[Recorded data]
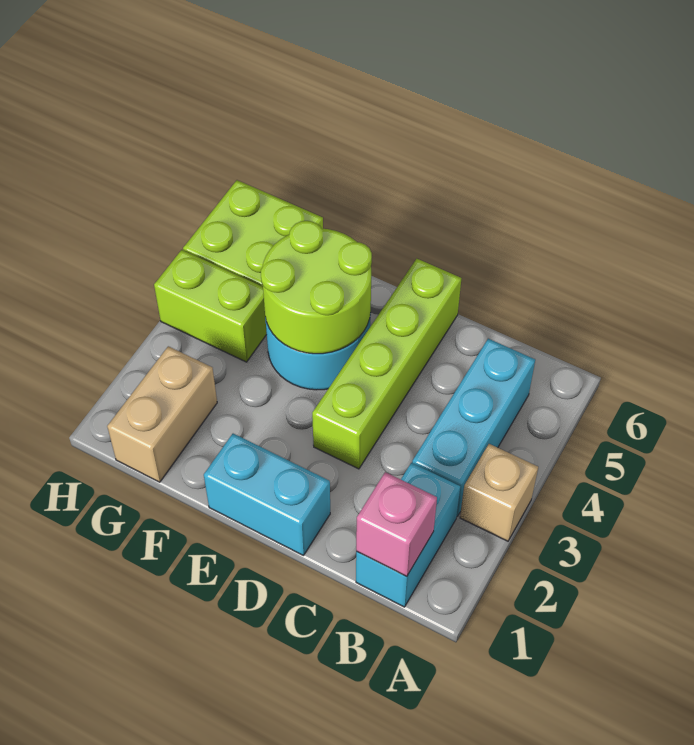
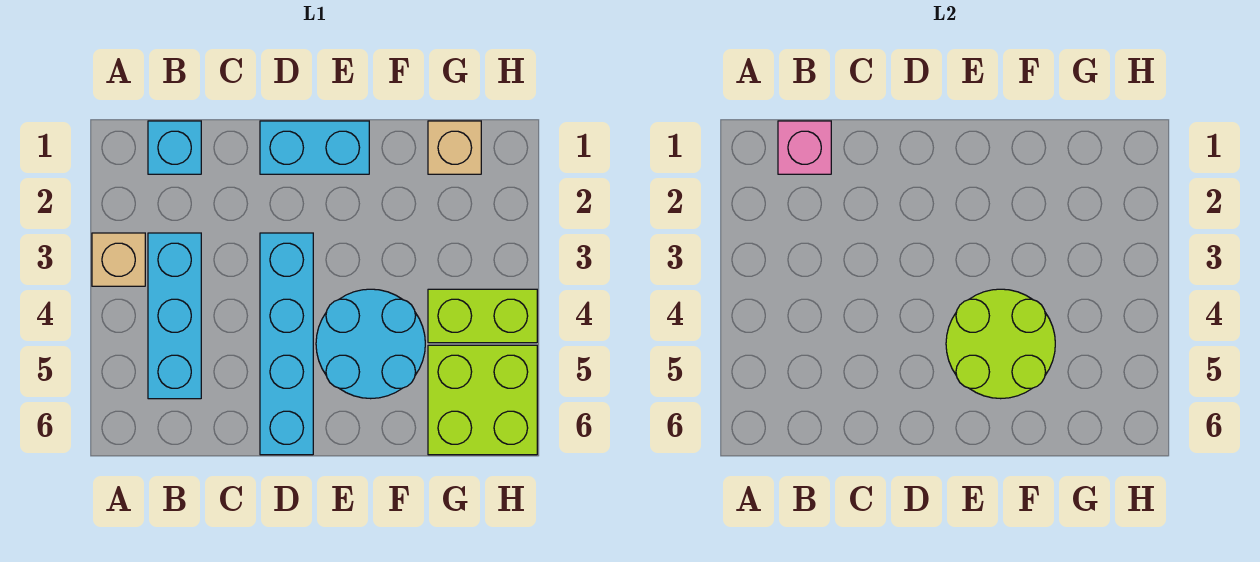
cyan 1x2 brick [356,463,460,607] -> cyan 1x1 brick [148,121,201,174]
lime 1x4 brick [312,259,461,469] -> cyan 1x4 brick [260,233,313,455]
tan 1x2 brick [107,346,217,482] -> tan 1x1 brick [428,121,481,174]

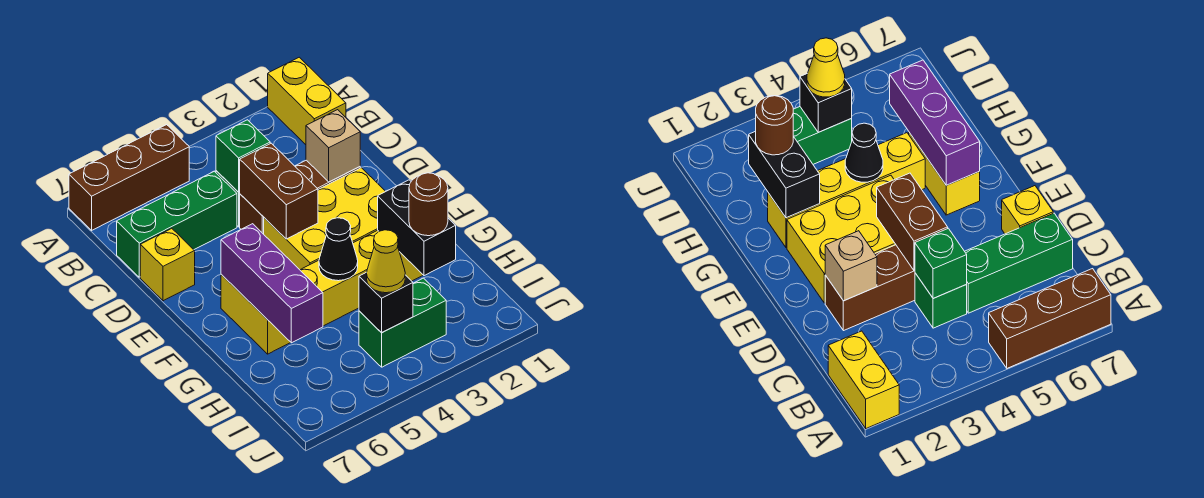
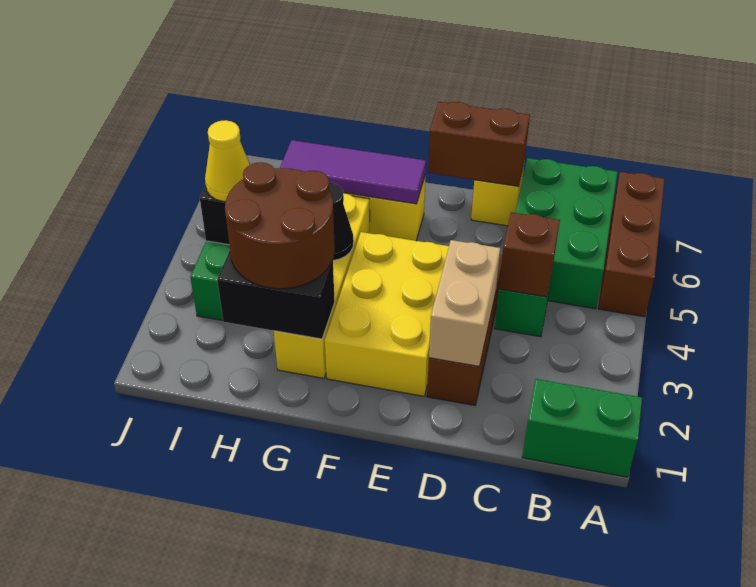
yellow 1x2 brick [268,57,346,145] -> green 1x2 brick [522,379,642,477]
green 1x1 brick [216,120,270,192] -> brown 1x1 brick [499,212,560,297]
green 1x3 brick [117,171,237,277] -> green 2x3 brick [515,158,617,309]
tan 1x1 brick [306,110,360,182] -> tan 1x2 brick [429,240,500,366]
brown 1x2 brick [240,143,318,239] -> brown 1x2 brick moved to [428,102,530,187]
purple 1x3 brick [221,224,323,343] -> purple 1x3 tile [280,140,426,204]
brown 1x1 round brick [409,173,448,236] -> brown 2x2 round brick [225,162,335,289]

WORK TO COMPLETE » All of the data above should be quoted exactly, except for the pictures.

OUTPUT OF THE EXERCISE »
cyan 1x2 brick [356,463,460,607] -> cyan 1x1 brick [148,121,201,174]
lime 1x4 brick [312,259,461,469] -> cyan 1x4 brick [260,233,313,455]
tan 1x2 brick [107,346,217,482] -> tan 1x1 brick [428,121,481,174]

yellow 1x2 brick [268,57,346,145] -> green 1x2 brick [522,379,642,477]
green 1x1 brick [216,120,270,192] -> brown 1x1 brick [499,212,560,297]
green 1x3 brick [117,171,237,277] -> green 2x3 brick [515,158,617,309]
tan 1x1 brick [306,110,360,182] -> tan 1x2 brick [429,240,500,366]
brown 1x2 brick [240,143,318,239] -> brown 1x2 brick moved to [428,102,530,187]
purple 1x3 brick [221,224,323,343] -> purple 1x3 tile [280,140,426,204]
brown 1x1 round brick [409,173,448,236] -> brown 2x2 round brick [225,162,335,289]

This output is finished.